Task requirements:
Which lines of the entries contain the string "dumbbell"? Please find them and copy them.

<<<<

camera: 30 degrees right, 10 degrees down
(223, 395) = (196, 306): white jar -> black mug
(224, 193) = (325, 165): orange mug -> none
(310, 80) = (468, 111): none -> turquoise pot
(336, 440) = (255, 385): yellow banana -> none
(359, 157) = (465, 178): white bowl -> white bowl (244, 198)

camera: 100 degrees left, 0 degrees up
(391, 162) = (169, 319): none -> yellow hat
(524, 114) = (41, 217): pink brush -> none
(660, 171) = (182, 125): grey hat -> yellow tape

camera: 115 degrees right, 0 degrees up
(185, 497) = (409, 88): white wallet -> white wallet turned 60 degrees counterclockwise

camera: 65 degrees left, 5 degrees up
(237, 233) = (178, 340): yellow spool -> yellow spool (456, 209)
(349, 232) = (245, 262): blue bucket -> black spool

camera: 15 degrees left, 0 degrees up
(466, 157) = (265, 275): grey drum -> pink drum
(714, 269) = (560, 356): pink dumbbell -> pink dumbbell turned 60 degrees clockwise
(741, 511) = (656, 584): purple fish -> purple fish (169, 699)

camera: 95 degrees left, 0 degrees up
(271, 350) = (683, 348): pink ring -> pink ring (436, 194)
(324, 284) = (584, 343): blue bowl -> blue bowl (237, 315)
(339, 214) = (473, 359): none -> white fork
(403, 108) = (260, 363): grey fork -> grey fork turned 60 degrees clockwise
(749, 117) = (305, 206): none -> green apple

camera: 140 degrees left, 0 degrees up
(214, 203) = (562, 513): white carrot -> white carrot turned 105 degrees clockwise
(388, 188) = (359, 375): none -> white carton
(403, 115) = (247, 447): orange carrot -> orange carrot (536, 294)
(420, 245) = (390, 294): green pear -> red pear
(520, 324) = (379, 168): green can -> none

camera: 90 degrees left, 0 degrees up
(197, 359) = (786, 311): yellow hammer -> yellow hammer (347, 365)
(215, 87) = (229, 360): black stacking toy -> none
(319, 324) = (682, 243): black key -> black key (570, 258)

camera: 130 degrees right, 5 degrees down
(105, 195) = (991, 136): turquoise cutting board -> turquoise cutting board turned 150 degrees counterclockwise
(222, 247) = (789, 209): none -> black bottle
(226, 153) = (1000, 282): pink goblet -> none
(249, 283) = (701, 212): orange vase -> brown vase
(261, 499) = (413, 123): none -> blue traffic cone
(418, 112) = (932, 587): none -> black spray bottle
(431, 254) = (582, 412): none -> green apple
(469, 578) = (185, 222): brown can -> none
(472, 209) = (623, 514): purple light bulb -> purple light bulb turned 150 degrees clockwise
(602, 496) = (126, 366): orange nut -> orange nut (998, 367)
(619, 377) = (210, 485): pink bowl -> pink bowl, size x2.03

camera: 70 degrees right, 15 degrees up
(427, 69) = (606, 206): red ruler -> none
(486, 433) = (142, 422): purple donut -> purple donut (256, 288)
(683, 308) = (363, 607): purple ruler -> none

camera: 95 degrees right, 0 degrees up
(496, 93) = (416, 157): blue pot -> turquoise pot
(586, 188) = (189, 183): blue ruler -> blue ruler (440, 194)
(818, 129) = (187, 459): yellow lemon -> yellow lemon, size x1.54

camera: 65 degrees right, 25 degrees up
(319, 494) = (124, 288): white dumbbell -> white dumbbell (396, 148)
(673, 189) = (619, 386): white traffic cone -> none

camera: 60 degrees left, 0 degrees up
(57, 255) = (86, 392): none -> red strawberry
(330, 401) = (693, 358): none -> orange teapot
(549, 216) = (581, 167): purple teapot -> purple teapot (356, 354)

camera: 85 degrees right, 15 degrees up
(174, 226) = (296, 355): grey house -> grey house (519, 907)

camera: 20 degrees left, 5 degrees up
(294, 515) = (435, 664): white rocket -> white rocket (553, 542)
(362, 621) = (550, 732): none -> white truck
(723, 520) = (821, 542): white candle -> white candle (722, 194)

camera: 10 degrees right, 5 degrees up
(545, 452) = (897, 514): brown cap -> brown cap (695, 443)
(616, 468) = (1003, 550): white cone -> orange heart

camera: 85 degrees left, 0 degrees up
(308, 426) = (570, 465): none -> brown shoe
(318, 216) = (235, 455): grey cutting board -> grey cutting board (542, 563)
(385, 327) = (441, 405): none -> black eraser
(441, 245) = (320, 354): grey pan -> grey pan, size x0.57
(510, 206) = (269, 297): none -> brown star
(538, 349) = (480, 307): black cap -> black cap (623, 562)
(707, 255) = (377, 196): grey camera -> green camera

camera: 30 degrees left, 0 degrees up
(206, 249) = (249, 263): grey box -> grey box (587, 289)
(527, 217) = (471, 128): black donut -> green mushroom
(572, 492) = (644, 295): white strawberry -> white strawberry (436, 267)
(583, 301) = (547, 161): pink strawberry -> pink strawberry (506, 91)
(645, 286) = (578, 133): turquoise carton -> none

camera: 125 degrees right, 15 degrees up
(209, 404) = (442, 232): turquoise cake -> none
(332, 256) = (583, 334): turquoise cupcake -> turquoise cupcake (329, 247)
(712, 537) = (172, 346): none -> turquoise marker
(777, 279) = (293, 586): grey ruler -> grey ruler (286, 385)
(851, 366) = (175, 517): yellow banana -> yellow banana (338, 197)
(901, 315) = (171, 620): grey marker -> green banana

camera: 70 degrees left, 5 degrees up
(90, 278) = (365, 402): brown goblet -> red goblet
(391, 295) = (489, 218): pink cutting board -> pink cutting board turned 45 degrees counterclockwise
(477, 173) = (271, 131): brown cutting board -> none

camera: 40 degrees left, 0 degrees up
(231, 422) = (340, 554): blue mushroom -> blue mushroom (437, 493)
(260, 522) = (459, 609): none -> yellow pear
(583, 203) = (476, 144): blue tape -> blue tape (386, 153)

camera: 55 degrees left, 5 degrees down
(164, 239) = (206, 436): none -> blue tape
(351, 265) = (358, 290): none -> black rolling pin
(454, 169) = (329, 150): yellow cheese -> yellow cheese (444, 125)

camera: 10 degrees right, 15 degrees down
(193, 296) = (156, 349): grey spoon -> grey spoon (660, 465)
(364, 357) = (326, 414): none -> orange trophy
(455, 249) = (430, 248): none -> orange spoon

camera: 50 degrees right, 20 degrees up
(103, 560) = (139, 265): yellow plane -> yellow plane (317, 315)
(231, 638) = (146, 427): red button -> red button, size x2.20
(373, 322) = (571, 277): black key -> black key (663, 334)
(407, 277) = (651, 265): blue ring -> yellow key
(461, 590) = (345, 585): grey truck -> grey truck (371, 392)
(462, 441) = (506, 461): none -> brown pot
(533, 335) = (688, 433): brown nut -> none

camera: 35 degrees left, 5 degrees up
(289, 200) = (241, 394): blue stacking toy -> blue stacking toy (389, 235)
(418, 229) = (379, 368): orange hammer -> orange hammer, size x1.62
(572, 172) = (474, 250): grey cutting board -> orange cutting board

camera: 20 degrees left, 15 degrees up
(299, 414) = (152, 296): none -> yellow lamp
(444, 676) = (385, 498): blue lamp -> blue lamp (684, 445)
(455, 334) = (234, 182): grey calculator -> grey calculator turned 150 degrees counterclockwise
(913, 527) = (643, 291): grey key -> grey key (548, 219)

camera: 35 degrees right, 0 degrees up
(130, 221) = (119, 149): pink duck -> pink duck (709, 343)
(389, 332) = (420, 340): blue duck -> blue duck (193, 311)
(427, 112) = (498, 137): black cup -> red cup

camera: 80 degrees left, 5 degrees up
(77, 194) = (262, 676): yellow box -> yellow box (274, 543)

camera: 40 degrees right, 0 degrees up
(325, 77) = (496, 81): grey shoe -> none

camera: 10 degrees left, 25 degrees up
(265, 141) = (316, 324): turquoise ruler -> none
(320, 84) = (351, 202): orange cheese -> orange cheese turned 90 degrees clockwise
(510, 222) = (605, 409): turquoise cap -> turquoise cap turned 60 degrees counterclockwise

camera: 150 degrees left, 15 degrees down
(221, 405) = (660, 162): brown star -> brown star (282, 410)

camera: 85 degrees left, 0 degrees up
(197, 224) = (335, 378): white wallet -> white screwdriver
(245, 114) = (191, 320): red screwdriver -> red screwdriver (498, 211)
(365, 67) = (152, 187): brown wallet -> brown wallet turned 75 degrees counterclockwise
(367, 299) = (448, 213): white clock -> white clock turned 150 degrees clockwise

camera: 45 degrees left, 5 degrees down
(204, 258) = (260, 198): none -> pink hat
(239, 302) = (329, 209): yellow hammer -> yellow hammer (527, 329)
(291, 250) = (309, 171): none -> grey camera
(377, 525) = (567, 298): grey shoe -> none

>>>>

Response:
(714, 269) = (560, 356): pink dumbbell -> pink dumbbell turned 60 degrees clockwise
(319, 494) = (124, 288): white dumbbell -> white dumbbell (396, 148)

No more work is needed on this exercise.